BEGIN THE DATA
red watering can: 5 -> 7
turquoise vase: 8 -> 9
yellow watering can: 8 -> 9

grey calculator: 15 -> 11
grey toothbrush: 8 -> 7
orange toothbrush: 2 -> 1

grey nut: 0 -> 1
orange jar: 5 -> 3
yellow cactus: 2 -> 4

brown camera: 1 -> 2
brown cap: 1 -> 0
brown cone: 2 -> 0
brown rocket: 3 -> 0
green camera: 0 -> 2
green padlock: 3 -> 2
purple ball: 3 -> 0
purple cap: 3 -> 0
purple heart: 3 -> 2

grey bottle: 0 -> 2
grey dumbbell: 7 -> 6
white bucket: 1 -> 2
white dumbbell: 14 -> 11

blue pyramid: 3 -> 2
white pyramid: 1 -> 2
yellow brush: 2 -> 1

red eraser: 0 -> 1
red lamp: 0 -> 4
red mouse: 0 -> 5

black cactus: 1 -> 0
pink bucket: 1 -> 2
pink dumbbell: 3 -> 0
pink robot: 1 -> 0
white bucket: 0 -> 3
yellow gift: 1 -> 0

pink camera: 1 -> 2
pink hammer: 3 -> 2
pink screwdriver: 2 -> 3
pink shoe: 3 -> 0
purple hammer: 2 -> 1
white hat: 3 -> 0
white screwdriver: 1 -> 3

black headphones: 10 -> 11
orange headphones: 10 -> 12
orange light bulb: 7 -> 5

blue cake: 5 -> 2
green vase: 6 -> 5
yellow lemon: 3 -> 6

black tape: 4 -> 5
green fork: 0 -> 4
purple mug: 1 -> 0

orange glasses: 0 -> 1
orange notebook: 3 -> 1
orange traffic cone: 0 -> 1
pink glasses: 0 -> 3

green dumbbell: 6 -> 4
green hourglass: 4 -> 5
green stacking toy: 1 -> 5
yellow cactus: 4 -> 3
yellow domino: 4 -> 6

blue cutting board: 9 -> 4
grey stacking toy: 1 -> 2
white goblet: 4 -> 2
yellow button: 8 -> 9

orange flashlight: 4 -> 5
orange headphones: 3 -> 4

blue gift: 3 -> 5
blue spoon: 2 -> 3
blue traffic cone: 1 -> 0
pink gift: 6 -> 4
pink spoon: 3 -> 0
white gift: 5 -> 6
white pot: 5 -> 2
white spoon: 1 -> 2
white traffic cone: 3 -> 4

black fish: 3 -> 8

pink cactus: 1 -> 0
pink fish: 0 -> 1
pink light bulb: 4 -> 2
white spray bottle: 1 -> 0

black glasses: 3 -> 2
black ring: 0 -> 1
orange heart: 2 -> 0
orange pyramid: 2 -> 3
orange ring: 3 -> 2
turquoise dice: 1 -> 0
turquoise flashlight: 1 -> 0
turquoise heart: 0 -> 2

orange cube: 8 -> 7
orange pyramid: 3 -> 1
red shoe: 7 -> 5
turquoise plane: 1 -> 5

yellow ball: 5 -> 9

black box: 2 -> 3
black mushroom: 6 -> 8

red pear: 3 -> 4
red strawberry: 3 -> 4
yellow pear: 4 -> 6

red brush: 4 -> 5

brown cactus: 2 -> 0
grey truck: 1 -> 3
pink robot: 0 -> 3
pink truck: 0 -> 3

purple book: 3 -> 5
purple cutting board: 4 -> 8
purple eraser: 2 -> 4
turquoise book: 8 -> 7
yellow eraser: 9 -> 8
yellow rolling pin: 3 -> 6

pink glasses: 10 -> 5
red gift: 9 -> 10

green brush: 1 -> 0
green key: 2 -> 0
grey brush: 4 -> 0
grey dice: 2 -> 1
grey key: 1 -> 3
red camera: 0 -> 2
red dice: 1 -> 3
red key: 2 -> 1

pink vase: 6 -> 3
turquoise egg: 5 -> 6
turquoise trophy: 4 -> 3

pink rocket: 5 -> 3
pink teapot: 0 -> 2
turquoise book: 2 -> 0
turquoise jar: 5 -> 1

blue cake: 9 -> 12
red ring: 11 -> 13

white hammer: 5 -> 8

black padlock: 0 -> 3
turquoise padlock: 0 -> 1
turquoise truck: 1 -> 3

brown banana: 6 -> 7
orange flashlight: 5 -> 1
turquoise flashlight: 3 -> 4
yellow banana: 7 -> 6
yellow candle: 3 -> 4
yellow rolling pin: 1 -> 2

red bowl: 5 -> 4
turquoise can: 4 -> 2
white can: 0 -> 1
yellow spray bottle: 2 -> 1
END THE DATA
*YOUR TASK*
From the line containing "red eraser: 0 -> 1" down to the line containing "orange flashlight: 4 -> 5" in the material above, reproduce every line exactly, including the two end lines.

*OUTPUT*
red eraser: 0 -> 1
red lamp: 0 -> 4
red mouse: 0 -> 5

black cactus: 1 -> 0
pink bucket: 1 -> 2
pink dumbbell: 3 -> 0
pink robot: 1 -> 0
white bucket: 0 -> 3
yellow gift: 1 -> 0

pink camera: 1 -> 2
pink hammer: 3 -> 2
pink screwdriver: 2 -> 3
pink shoe: 3 -> 0
purple hammer: 2 -> 1
white hat: 3 -> 0
white screwdriver: 1 -> 3

black headphones: 10 -> 11
orange headphones: 10 -> 12
orange light bulb: 7 -> 5

blue cake: 5 -> 2
green vase: 6 -> 5
yellow lemon: 3 -> 6

black tape: 4 -> 5
green fork: 0 -> 4
purple mug: 1 -> 0

orange glasses: 0 -> 1
orange notebook: 3 -> 1
orange traffic cone: 0 -> 1
pink glasses: 0 -> 3

green dumbbell: 6 -> 4
green hourglass: 4 -> 5
green stacking toy: 1 -> 5
yellow cactus: 4 -> 3
yellow domino: 4 -> 6

blue cutting board: 9 -> 4
grey stacking toy: 1 -> 2
white goblet: 4 -> 2
yellow button: 8 -> 9

orange flashlight: 4 -> 5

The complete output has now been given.